= Available records =
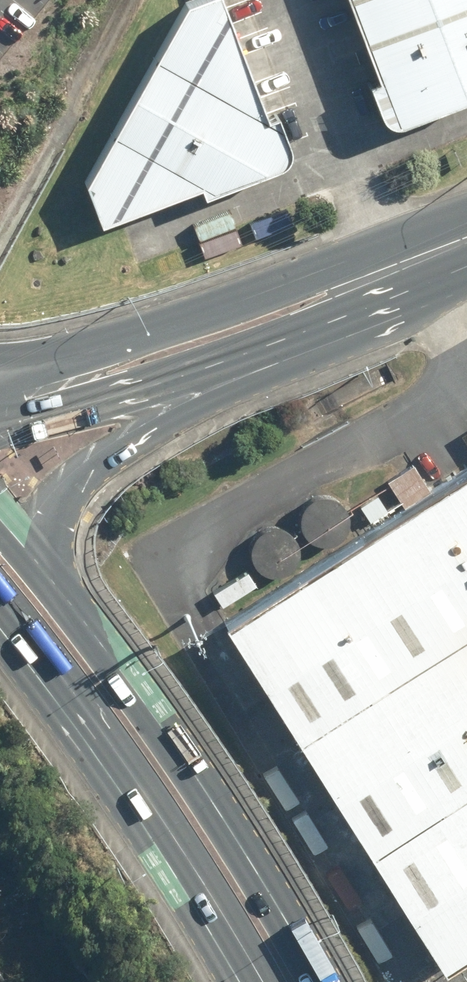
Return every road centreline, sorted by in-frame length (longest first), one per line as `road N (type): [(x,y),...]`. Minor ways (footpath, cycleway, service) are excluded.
road 1 (primary): [(42,571),(180,752),(320,981)]
road 2 (primary): [(252,981),(156,820),(0,607)]
road 3 (primary): [(222,333),(76,483),(42,571)]
road 4 (primary): [(222,333),(466,243)]
road 5 (primary): [(80,382),(222,333)]
road 6 (track): [(123,0),(70,114)]

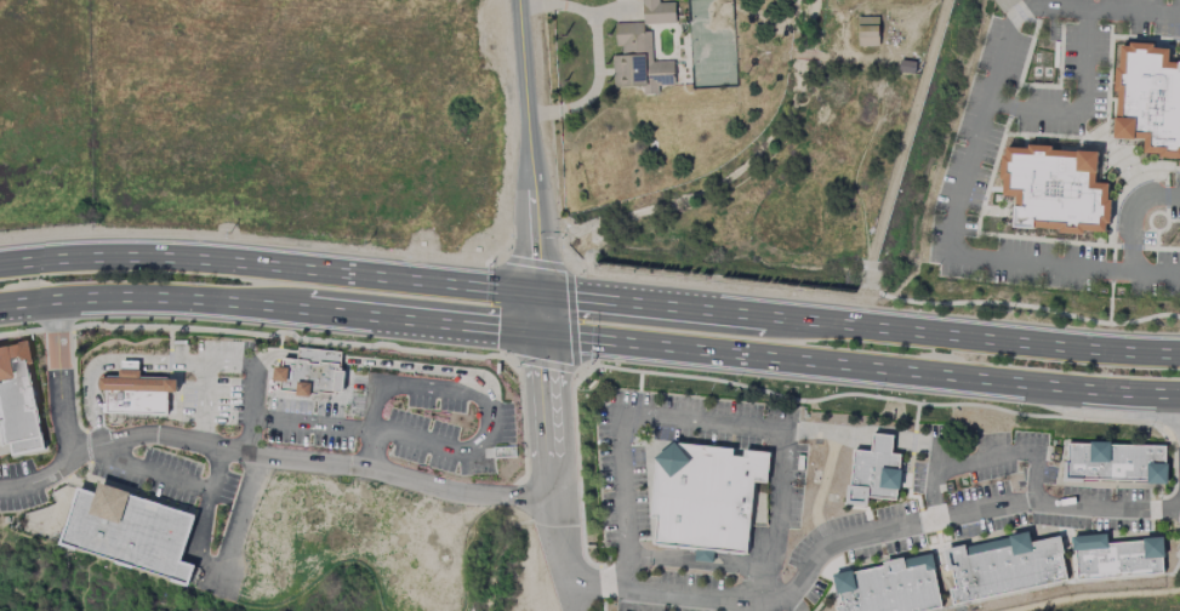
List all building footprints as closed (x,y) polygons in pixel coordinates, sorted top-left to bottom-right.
[(675,2),(659,3),(659,0),(643,0),(644,25),(676,23),(675,2)] [(876,17),(858,17),(858,46),(879,46),(878,25),(877,25),(876,17)] [(613,88),(643,86),(643,95),(658,94),(658,86),(675,85),(674,60),(652,61),(651,32),(643,32),(643,23),(617,24),(618,56),(612,56),(613,88)] [(1170,61),(1179,61),(1179,157),(1161,158),(1161,150),(1144,152),(1144,139),(1115,139),(1117,92),(1116,69),(1119,68),(1121,46),(1130,41),(1153,42),(1155,47),(1170,48),(1170,61)] [(1098,152),(1004,146),(1001,196),(1015,196),(1013,228),(1107,234),(1111,184),(1096,183),(1098,152)] [(39,412),(42,412),(38,389),(34,389),(30,367),(34,366),(29,342),(0,348),(0,450),(12,447),(13,455),(15,458),(46,452),(39,412)] [(277,370),(275,377),(275,383),(281,384),(281,393),(297,394),(297,399),(304,399),(313,400),(313,395),(337,396),(337,394),(346,394),(347,372),(341,372),(341,367),(341,365),(341,361),(342,356),(342,354),(298,352),(298,353),(298,356),(298,362),(284,361),(283,370),(277,370)] [(139,354),(139,355),(139,366),(139,372),(139,379),(166,379),(170,379),(170,383),(179,383),(179,394),(170,394),(170,411),(170,417),(164,417),(121,417),(109,417),(109,393),(103,393),(103,382),(103,378),(120,378),(120,372),(120,365),(120,356),(120,354),(139,354)] [(849,507),(871,509),(871,501),(900,502),(900,499),(901,491),(901,481),(902,472),(903,456),(895,456),(896,453),(896,446),(897,438),(876,436),(874,445),(873,453),(853,452),(850,489),(849,503),(849,507)] [(1165,484),(1161,484),(1145,484),(1060,481),(1060,461),(1064,461),(1065,441),(1088,442),(1108,444),(1167,446),(1167,464),(1165,484)] [(659,458),(669,451),(678,445),(685,446),(736,450),(735,457),(747,458),(747,452),(759,453),(774,455),(773,466),(771,485),(766,485),(757,484),(751,556),(718,553),(717,559),(717,565),(697,564),(697,556),(699,552),(677,549),(657,547),(659,542),(661,518),(654,516),(659,458)] [(103,486),(99,497),(81,491),(64,547),(194,586),(199,569),(183,564),(198,518),(133,498),(133,495),(119,491),(103,486)] [(56,508),(62,527),(36,536),(30,516),(56,508)] [(1056,535),(1060,553),(1067,583),(956,607),(952,592),(959,590),(954,570),(950,571),(946,554),(969,549),(1011,539),(1010,535),(1026,531),(1028,541),(1056,535)] [(1067,535),(1068,552),(1073,550),(1076,582),(1162,577),(1161,556),(1164,556),(1163,537),(1156,537),(1140,538),(1141,544),(1105,547),(1104,532),(1067,535)] [(936,572),(944,610),(838,610),(838,609),(845,607),(842,594),(837,595),(837,593),(833,578),(856,573),(884,569),(883,564),(907,559),(908,561),(933,556),(936,572)]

= Exercise instructions =
In repeating the entries, exclude the pictures and alter nothing else.

= Exercise response =
Return every road centreline, sorted by in-frame length (longest first), one per line as `road N (type): [(x,y),...]`. Minor ways (footpath, cycleway, service) are excluded.
road 1 (primary): [(42,571),(180,752),(320,981)]
road 2 (primary): [(252,981),(156,820),(0,607)]
road 3 (primary): [(222,333),(76,483),(42,571)]
road 4 (primary): [(222,333),(466,243)]
road 5 (primary): [(80,382),(222,333)]
road 6 (track): [(123,0),(70,114)]

List all building footprints as closed (x,y) polygons in pixel coordinates, sorted top-left to bottom-right.
[(675,2),(659,3),(659,0),(643,0),(644,25),(676,23),(675,2)] [(876,17),(858,17),(858,46),(879,46),(878,25),(877,25),(876,17)] [(613,88),(643,86),(643,95),(658,94),(658,86),(675,85),(674,60),(652,61),(651,32),(643,32),(643,23),(617,24),(618,56),(612,56),(613,88)] [(1170,61),(1179,61),(1179,157),(1161,158),(1161,150),(1144,152),(1144,139),(1115,139),(1117,92),(1116,69),(1119,68),(1121,46),(1130,41),(1153,42),(1155,47),(1170,48),(1170,61)] [(1098,152),(1004,146),(1001,196),(1015,196),(1013,228),(1107,234),(1111,184),(1096,183),(1098,152)] [(39,412),(42,412),(38,389),(34,389),(30,367),(34,366),(29,342),(0,348),(0,450),(12,447),(13,455),(15,458),(46,452),(39,412)] [(277,370),(275,377),(275,383),(281,384),(281,393),(297,394),(297,399),(304,399),(313,400),(313,395),(337,396),(337,394),(346,394),(347,372),(341,372),(341,367),(341,365),(341,361),(342,356),(342,354),(298,352),(298,353),(298,356),(298,362),(284,361),(283,370),(277,370)] [(139,354),(139,355),(139,366),(139,372),(139,379),(166,379),(170,379),(170,383),(179,383),(179,394),(170,394),(170,411),(170,417),(164,417),(121,417),(109,417),(109,393),(103,393),(103,382),(103,378),(120,378),(120,372),(120,365),(120,356),(120,354),(139,354)] [(849,507),(871,509),(871,501),(900,502),(900,499),(901,491),(901,481),(902,472),(903,456),(895,456),(896,453),(896,446),(897,438),(876,436),(874,445),(873,453),(853,452),(850,489),(849,503),(849,507)] [(1165,484),(1161,484),(1145,484),(1060,481),(1060,461),(1064,461),(1065,441),(1088,442),(1108,444),(1167,446),(1167,464),(1165,484)] [(659,458),(669,451),(678,445),(685,446),(736,450),(735,457),(747,458),(747,452),(759,453),(774,455),(773,466),(771,485),(766,485),(757,484),(751,556),(718,553),(717,559),(717,565),(697,564),(697,556),(699,552),(677,549),(657,547),(659,542),(661,518),(654,516),(659,458)] [(103,486),(99,497),(81,491),(64,547),(194,586),(199,569),(183,564),(198,518),(133,498),(133,495),(119,491),(103,486)] [(56,508),(62,527),(36,536),(30,516),(56,508)] [(1056,535),(1060,553),(1067,583),(956,607),(952,592),(959,590),(954,570),(950,571),(946,554),(969,549),(1011,539),(1010,535),(1026,531),(1028,541),(1056,535)] [(1067,535),(1068,552),(1073,550),(1076,582),(1162,577),(1161,556),(1164,556),(1163,537),(1156,537),(1140,538),(1141,544),(1105,547),(1104,532),(1067,535)] [(936,572),(944,610),(838,610),(838,609),(845,607),(842,594),(837,595),(837,593),(833,578),(856,573),(884,569),(883,564),(907,559),(908,561),(933,556),(936,572)]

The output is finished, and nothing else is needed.